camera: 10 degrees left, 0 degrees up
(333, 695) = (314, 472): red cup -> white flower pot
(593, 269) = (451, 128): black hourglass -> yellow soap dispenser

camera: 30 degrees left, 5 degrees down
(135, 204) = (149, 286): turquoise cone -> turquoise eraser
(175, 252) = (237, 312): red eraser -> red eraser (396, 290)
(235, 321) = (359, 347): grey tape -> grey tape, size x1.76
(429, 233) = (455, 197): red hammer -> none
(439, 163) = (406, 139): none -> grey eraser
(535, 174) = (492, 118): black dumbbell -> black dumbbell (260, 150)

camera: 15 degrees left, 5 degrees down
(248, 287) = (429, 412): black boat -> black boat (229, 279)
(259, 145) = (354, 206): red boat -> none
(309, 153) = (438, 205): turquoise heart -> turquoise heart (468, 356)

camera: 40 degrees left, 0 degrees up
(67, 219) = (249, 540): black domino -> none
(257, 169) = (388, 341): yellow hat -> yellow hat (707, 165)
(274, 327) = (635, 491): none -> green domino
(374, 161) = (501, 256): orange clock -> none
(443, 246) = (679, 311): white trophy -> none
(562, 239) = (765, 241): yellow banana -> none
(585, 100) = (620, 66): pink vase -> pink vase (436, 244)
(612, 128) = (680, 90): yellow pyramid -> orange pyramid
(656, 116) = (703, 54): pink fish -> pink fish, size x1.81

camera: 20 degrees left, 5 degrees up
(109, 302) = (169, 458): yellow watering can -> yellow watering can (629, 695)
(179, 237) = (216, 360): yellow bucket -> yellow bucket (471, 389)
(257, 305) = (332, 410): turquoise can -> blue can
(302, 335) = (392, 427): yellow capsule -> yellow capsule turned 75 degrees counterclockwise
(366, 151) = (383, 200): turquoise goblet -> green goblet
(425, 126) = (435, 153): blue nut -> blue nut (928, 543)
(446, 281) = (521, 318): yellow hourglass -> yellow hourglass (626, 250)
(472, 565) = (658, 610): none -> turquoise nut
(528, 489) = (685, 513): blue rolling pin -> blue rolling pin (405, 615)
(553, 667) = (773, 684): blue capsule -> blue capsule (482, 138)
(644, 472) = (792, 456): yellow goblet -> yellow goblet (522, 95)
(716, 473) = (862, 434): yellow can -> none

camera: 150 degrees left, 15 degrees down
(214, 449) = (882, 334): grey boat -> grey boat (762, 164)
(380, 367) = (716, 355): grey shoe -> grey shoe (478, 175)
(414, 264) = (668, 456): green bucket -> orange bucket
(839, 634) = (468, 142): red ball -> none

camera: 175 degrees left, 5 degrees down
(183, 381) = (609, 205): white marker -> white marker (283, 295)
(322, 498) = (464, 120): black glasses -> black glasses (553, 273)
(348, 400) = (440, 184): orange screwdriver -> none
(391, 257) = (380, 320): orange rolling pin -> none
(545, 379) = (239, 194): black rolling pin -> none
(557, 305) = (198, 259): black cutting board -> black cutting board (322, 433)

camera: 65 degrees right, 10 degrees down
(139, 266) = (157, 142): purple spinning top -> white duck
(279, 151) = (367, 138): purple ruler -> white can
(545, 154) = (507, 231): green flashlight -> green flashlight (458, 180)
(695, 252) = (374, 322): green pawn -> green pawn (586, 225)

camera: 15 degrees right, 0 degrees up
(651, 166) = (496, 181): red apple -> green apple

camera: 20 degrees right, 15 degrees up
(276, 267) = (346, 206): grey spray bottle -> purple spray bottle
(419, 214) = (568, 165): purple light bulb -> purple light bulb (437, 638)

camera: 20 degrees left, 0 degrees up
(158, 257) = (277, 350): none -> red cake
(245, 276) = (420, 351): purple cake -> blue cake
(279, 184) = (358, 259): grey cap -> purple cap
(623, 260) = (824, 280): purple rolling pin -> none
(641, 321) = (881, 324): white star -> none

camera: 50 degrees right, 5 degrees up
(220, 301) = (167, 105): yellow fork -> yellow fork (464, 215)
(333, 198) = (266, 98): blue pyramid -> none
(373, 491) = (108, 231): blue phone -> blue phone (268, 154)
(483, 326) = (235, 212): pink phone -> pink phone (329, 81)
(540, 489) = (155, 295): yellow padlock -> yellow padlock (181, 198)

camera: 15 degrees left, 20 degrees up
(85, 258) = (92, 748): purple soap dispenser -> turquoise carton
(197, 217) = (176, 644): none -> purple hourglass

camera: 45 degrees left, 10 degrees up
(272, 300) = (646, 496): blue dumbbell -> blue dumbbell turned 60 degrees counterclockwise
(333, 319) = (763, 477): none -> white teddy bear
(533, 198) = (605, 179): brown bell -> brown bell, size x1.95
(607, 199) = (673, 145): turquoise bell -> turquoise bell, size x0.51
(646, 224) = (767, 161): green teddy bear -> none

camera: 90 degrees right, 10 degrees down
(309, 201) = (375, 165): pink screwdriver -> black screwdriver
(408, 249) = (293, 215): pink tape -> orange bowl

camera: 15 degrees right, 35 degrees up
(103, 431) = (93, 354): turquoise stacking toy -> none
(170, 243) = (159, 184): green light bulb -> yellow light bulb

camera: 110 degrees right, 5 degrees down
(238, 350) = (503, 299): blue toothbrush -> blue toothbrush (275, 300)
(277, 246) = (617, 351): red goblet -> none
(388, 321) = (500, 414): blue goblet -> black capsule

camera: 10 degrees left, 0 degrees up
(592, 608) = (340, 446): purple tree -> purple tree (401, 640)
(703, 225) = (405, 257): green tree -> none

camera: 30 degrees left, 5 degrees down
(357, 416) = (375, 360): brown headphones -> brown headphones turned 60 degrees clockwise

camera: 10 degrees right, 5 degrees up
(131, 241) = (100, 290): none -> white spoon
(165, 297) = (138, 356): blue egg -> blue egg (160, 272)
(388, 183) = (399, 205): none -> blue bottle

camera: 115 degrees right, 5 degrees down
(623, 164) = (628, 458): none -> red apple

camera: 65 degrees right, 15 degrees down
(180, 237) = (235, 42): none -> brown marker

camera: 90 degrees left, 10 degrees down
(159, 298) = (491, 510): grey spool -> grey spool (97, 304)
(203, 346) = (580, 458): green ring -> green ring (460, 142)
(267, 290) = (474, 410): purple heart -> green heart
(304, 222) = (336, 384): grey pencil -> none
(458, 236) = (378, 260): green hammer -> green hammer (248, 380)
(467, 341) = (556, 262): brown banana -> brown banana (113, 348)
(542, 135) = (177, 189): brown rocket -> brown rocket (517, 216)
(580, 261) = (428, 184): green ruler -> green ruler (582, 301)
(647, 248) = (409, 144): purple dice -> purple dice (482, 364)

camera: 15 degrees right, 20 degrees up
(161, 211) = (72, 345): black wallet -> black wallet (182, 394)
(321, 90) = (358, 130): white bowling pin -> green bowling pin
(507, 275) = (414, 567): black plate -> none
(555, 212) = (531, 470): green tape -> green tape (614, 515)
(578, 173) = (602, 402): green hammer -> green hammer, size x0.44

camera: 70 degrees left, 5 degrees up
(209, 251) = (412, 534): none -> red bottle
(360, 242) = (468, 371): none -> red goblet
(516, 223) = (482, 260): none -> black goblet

- _WHAT IS NEEDED_
Write the records out once more. Change nothing.

- _WRITTEN RESPONSE_
camera: 10 degrees left, 0 degrees up
(333, 695) = (314, 472): red cup -> white flower pot
(593, 269) = (451, 128): black hourglass -> yellow soap dispenser

camera: 30 degrees left, 5 degrees down
(135, 204) = (149, 286): turquoise cone -> turquoise eraser
(175, 252) = (237, 312): red eraser -> red eraser (396, 290)
(235, 321) = (359, 347): grey tape -> grey tape, size x1.76
(429, 233) = (455, 197): red hammer -> none
(439, 163) = (406, 139): none -> grey eraser
(535, 174) = (492, 118): black dumbbell -> black dumbbell (260, 150)

camera: 15 degrees left, 5 degrees down
(248, 287) = (429, 412): black boat -> black boat (229, 279)
(259, 145) = (354, 206): red boat -> none
(309, 153) = (438, 205): turquoise heart -> turquoise heart (468, 356)

camera: 40 degrees left, 0 degrees up
(67, 219) = (249, 540): black domino -> none
(257, 169) = (388, 341): yellow hat -> yellow hat (707, 165)
(274, 327) = (635, 491): none -> green domino
(374, 161) = (501, 256): orange clock -> none
(443, 246) = (679, 311): white trophy -> none
(562, 239) = (765, 241): yellow banana -> none
(585, 100) = (620, 66): pink vase -> pink vase (436, 244)
(612, 128) = (680, 90): yellow pyramid -> orange pyramid
(656, 116) = (703, 54): pink fish -> pink fish, size x1.81

camera: 20 degrees left, 5 degrees up
(109, 302) = (169, 458): yellow watering can -> yellow watering can (629, 695)
(179, 237) = (216, 360): yellow bucket -> yellow bucket (471, 389)
(257, 305) = (332, 410): turquoise can -> blue can
(302, 335) = (392, 427): yellow capsule -> yellow capsule turned 75 degrees counterclockwise
(366, 151) = (383, 200): turquoise goblet -> green goblet
(425, 126) = (435, 153): blue nut -> blue nut (928, 543)
(446, 281) = (521, 318): yellow hourglass -> yellow hourglass (626, 250)
(472, 565) = (658, 610): none -> turquoise nut
(528, 489) = (685, 513): blue rolling pin -> blue rolling pin (405, 615)
(553, 667) = (773, 684): blue capsule -> blue capsule (482, 138)
(644, 472) = (792, 456): yellow goblet -> yellow goblet (522, 95)
(716, 473) = (862, 434): yellow can -> none

camera: 150 degrees left, 15 degrees down
(214, 449) = (882, 334): grey boat -> grey boat (762, 164)
(380, 367) = (716, 355): grey shoe -> grey shoe (478, 175)
(414, 264) = (668, 456): green bucket -> orange bucket
(839, 634) = (468, 142): red ball -> none

camera: 175 degrees left, 5 degrees down
(183, 381) = (609, 205): white marker -> white marker (283, 295)
(322, 498) = (464, 120): black glasses -> black glasses (553, 273)
(348, 400) = (440, 184): orange screwdriver -> none
(391, 257) = (380, 320): orange rolling pin -> none
(545, 379) = (239, 194): black rolling pin -> none
(557, 305) = (198, 259): black cutting board -> black cutting board (322, 433)

camera: 65 degrees right, 10 degrees down
(139, 266) = (157, 142): purple spinning top -> white duck
(279, 151) = (367, 138): purple ruler -> white can
(545, 154) = (507, 231): green flashlight -> green flashlight (458, 180)
(695, 252) = (374, 322): green pawn -> green pawn (586, 225)

camera: 15 degrees right, 0 degrees up
(651, 166) = (496, 181): red apple -> green apple

camera: 20 degrees right, 15 degrees up
(276, 267) = (346, 206): grey spray bottle -> purple spray bottle
(419, 214) = (568, 165): purple light bulb -> purple light bulb (437, 638)

camera: 20 degrees left, 0 degrees up
(158, 257) = (277, 350): none -> red cake
(245, 276) = (420, 351): purple cake -> blue cake
(279, 184) = (358, 259): grey cap -> purple cap
(623, 260) = (824, 280): purple rolling pin -> none
(641, 321) = (881, 324): white star -> none

camera: 50 degrees right, 5 degrees up
(220, 301) = (167, 105): yellow fork -> yellow fork (464, 215)
(333, 198) = (266, 98): blue pyramid -> none
(373, 491) = (108, 231): blue phone -> blue phone (268, 154)
(483, 326) = (235, 212): pink phone -> pink phone (329, 81)
(540, 489) = (155, 295): yellow padlock -> yellow padlock (181, 198)

camera: 15 degrees left, 20 degrees up
(85, 258) = (92, 748): purple soap dispenser -> turquoise carton
(197, 217) = (176, 644): none -> purple hourglass

camera: 45 degrees left, 10 degrees up
(272, 300) = (646, 496): blue dumbbell -> blue dumbbell turned 60 degrees counterclockwise
(333, 319) = (763, 477): none -> white teddy bear
(533, 198) = (605, 179): brown bell -> brown bell, size x1.95
(607, 199) = (673, 145): turquoise bell -> turquoise bell, size x0.51
(646, 224) = (767, 161): green teddy bear -> none

camera: 90 degrees right, 10 degrees down
(309, 201) = (375, 165): pink screwdriver -> black screwdriver
(408, 249) = (293, 215): pink tape -> orange bowl

camera: 15 degrees right, 35 degrees up
(103, 431) = (93, 354): turquoise stacking toy -> none
(170, 243) = (159, 184): green light bulb -> yellow light bulb

camera: 110 degrees right, 5 degrees down
(238, 350) = (503, 299): blue toothbrush -> blue toothbrush (275, 300)
(277, 246) = (617, 351): red goblet -> none
(388, 321) = (500, 414): blue goblet -> black capsule

camera: 10 degrees left, 0 degrees up
(592, 608) = (340, 446): purple tree -> purple tree (401, 640)
(703, 225) = (405, 257): green tree -> none

camera: 30 degrees left, 5 degrees down
(357, 416) = (375, 360): brown headphones -> brown headphones turned 60 degrees clockwise

camera: 10 degrees right, 5 degrees up
(131, 241) = (100, 290): none -> white spoon
(165, 297) = (138, 356): blue egg -> blue egg (160, 272)
(388, 183) = (399, 205): none -> blue bottle

camera: 115 degrees right, 5 degrees down
(623, 164) = (628, 458): none -> red apple

camera: 65 degrees right, 15 degrees down
(180, 237) = (235, 42): none -> brown marker

camera: 90 degrees left, 10 degrees down
(159, 298) = (491, 510): grey spool -> grey spool (97, 304)
(203, 346) = (580, 458): green ring -> green ring (460, 142)
(267, 290) = (474, 410): purple heart -> green heart
(304, 222) = (336, 384): grey pencil -> none
(458, 236) = (378, 260): green hammer -> green hammer (248, 380)
(467, 341) = (556, 262): brown banana -> brown banana (113, 348)
(542, 135) = (177, 189): brown rocket -> brown rocket (517, 216)
(580, 261) = (428, 184): green ruler -> green ruler (582, 301)
(647, 248) = (409, 144): purple dice -> purple dice (482, 364)

camera: 15 degrees right, 20 degrees up
(161, 211) = (72, 345): black wallet -> black wallet (182, 394)
(321, 90) = (358, 130): white bowling pin -> green bowling pin
(507, 275) = (414, 567): black plate -> none
(555, 212) = (531, 470): green tape -> green tape (614, 515)
(578, 173) = (602, 402): green hammer -> green hammer, size x0.44

camera: 70 degrees left, 5 degrees up
(209, 251) = (412, 534): none -> red bottle
(360, 242) = (468, 371): none -> red goblet
(516, 223) = (482, 260): none -> black goblet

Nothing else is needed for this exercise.